(Data begins)

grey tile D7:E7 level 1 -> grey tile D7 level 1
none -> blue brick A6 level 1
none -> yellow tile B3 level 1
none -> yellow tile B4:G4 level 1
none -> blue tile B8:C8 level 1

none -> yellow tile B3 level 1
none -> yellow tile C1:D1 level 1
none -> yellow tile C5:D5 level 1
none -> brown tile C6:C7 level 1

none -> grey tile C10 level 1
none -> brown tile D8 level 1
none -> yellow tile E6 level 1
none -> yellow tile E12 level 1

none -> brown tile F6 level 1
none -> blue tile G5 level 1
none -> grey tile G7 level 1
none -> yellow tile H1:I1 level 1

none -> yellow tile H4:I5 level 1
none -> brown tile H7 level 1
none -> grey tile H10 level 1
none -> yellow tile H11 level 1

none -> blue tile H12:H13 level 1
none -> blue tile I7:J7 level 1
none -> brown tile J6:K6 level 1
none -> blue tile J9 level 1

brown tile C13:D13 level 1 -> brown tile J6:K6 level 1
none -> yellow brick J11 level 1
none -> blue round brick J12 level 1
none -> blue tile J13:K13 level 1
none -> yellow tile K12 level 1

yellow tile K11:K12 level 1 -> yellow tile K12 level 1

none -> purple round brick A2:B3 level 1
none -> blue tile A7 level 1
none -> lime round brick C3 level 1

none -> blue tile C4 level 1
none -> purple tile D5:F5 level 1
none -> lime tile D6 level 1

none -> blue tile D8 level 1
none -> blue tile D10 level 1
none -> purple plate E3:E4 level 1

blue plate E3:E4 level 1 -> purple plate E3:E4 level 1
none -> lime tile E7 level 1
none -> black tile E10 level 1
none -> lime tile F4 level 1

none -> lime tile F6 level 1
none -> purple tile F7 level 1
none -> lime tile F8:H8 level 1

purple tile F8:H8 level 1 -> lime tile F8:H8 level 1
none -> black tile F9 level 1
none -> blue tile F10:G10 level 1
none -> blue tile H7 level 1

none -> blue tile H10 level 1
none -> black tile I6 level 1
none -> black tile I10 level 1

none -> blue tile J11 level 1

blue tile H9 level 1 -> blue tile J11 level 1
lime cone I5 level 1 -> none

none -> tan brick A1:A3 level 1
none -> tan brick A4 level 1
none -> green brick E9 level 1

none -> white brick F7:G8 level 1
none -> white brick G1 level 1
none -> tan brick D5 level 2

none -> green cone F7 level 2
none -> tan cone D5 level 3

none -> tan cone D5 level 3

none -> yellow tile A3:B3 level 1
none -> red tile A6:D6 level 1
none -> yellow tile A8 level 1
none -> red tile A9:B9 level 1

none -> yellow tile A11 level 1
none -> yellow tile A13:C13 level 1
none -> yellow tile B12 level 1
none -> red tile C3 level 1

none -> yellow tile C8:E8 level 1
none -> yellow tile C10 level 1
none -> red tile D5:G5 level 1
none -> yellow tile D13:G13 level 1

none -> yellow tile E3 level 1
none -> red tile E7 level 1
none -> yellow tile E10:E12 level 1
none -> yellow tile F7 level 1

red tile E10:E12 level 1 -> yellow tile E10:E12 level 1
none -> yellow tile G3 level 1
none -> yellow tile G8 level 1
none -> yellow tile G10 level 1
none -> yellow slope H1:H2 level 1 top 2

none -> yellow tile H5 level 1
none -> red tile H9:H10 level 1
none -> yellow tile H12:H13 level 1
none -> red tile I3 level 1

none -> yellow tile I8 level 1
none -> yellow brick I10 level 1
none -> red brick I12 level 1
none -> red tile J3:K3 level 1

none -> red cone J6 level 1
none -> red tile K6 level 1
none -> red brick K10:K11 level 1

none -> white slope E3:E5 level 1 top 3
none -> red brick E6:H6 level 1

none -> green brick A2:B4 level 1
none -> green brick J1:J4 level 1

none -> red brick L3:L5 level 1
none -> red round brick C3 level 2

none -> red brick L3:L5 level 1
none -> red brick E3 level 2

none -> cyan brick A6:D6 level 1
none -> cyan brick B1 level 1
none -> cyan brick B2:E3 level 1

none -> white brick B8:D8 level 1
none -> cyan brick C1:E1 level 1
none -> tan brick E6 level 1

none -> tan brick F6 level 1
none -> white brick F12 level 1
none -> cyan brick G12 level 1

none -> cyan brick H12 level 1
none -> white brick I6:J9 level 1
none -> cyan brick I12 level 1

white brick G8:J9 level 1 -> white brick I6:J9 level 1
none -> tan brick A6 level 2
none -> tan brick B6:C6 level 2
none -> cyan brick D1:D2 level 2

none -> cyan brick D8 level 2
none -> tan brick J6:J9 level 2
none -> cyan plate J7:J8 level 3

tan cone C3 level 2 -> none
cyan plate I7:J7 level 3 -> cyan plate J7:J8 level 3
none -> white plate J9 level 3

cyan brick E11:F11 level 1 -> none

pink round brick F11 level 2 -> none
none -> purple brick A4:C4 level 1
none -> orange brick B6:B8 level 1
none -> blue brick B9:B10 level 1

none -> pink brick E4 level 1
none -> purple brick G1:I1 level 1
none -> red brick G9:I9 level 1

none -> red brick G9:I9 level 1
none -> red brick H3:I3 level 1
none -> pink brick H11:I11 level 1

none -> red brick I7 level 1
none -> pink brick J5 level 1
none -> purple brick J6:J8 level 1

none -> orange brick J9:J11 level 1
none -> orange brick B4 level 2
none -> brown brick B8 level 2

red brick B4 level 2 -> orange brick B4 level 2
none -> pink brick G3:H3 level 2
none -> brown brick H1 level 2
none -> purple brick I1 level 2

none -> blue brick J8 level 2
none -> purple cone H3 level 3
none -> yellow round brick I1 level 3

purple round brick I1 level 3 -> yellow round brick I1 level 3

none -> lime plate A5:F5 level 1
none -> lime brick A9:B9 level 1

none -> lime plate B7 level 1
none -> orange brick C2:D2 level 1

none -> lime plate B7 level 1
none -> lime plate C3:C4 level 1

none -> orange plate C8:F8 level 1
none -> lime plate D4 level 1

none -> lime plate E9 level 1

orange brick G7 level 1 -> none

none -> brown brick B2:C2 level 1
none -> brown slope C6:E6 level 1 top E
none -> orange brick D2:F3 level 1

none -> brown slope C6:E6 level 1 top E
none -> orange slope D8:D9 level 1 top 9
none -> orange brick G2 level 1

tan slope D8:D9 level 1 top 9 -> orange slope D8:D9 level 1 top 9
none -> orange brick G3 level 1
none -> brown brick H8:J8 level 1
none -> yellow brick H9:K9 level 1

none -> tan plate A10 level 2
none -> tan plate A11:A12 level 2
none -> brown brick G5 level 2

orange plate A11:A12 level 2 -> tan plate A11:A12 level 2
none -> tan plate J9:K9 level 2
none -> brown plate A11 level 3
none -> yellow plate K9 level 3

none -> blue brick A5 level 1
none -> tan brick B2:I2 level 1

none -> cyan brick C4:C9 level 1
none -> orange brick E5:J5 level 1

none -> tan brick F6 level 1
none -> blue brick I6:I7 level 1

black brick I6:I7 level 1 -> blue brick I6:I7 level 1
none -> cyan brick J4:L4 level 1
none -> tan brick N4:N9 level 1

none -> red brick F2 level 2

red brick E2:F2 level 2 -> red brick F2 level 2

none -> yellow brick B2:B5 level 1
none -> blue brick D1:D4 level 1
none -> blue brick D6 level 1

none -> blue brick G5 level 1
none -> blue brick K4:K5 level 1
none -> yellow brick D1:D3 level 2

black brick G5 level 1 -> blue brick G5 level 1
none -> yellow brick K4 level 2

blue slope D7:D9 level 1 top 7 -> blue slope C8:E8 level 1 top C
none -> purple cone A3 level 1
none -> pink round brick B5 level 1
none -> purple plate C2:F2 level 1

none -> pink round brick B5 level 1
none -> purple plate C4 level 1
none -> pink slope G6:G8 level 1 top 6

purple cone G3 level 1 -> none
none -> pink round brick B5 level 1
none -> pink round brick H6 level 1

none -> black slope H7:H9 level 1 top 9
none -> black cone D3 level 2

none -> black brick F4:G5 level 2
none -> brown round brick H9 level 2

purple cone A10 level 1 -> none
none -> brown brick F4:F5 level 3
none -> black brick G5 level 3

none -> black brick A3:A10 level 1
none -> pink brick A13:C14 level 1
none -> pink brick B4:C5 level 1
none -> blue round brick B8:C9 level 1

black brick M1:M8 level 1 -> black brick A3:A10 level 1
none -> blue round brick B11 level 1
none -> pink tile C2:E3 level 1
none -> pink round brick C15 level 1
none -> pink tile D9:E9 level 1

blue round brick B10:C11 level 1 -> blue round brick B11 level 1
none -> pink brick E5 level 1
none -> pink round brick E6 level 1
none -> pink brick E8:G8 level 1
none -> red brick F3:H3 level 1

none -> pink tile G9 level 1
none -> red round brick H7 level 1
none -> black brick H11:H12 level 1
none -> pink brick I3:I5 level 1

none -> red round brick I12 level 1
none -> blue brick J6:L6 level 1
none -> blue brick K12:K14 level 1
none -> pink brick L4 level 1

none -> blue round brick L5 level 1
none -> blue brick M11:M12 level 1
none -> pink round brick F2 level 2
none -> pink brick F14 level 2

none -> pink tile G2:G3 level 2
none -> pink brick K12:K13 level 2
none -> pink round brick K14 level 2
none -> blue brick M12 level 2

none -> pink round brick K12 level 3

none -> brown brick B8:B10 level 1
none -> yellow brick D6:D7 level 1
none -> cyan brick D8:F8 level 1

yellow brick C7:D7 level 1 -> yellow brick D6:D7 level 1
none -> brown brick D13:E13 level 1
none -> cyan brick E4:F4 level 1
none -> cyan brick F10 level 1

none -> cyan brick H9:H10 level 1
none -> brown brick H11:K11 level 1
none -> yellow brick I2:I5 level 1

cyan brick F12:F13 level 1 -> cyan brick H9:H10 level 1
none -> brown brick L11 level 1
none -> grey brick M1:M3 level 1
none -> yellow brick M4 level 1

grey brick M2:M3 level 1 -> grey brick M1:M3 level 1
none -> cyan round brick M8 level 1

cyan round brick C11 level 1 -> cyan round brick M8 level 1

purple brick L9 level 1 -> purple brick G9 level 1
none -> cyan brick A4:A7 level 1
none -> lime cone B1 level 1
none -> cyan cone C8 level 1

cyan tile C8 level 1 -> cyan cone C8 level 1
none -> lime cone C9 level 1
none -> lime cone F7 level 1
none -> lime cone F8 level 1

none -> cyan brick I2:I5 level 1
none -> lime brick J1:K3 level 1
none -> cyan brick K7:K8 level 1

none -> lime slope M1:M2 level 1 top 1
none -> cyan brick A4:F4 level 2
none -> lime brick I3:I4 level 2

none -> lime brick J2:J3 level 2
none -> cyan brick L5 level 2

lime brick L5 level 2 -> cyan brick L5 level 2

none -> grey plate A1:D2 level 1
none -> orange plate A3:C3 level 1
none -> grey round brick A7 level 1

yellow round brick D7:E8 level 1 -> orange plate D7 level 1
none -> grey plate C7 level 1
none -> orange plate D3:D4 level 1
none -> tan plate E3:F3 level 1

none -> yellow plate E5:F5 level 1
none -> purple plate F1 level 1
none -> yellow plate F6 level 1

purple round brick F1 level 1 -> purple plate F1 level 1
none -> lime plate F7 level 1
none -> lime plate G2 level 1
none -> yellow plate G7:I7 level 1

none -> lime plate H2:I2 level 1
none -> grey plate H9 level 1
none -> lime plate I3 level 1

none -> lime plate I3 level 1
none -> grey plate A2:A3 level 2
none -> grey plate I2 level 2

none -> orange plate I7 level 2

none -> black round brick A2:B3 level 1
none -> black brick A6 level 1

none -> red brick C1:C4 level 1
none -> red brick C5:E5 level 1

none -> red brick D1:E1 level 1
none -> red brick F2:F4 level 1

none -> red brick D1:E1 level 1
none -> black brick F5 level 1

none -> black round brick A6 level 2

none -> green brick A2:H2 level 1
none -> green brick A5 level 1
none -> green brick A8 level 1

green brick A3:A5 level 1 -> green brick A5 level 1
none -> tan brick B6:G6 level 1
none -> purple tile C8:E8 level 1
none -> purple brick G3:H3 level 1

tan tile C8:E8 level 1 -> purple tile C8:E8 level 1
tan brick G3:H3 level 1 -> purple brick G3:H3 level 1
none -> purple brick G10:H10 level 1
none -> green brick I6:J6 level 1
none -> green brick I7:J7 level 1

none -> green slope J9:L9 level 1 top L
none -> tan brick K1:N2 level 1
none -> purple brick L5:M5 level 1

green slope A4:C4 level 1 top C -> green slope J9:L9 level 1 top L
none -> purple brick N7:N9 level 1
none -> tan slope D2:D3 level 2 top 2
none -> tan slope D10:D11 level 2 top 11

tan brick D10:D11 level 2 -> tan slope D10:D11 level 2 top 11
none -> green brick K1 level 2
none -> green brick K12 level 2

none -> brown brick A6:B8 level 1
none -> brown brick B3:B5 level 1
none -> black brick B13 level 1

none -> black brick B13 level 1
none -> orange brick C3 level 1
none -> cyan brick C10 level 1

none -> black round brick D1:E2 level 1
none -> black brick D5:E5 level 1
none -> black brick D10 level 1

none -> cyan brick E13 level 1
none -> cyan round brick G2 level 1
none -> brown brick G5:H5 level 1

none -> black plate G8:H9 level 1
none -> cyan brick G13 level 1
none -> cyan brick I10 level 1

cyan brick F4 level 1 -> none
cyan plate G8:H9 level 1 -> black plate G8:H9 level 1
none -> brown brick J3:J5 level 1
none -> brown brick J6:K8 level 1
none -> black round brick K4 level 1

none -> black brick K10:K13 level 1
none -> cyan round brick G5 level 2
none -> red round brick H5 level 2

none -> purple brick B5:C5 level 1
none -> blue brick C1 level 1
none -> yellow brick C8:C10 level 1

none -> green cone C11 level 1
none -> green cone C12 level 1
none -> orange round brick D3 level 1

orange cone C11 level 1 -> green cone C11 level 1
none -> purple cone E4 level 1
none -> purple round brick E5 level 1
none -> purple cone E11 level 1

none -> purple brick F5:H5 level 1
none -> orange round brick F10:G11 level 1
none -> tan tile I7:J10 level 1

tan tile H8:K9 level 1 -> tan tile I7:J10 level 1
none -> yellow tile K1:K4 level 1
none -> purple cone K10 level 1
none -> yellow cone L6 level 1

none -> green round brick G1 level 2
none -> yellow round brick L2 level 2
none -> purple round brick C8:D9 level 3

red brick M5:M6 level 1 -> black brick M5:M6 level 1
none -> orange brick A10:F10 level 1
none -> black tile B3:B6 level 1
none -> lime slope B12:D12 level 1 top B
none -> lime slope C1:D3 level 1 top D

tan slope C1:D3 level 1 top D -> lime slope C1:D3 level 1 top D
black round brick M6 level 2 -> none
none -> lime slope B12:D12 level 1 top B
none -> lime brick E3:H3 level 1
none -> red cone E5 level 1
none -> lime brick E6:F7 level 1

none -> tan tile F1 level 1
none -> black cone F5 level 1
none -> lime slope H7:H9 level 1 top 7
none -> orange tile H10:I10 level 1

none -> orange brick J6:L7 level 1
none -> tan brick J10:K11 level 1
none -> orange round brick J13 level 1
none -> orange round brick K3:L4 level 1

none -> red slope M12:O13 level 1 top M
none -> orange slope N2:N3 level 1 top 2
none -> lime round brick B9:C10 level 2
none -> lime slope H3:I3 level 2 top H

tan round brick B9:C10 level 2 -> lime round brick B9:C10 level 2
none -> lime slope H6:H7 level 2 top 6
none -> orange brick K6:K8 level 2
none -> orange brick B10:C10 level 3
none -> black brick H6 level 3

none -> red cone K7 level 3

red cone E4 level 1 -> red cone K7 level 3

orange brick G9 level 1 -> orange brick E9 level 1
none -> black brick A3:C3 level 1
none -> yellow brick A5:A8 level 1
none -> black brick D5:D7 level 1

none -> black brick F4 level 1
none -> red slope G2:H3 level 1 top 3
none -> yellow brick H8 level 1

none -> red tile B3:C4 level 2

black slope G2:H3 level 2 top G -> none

(Data ends)

→ **Work to complete**
Give the exact lines, and only those, from the line containing "none -> pink tile G2:G3 level 2" through the line containing "yellow brick C7:D7" in the entries above.

→ **Solution for this problem**
none -> pink tile G2:G3 level 2
none -> pink brick K12:K13 level 2
none -> pink round brick K14 level 2
none -> blue brick M12 level 2

none -> pink round brick K12 level 3

none -> brown brick B8:B10 level 1
none -> yellow brick D6:D7 level 1
none -> cyan brick D8:F8 level 1

yellow brick C7:D7 level 1 -> yellow brick D6:D7 level 1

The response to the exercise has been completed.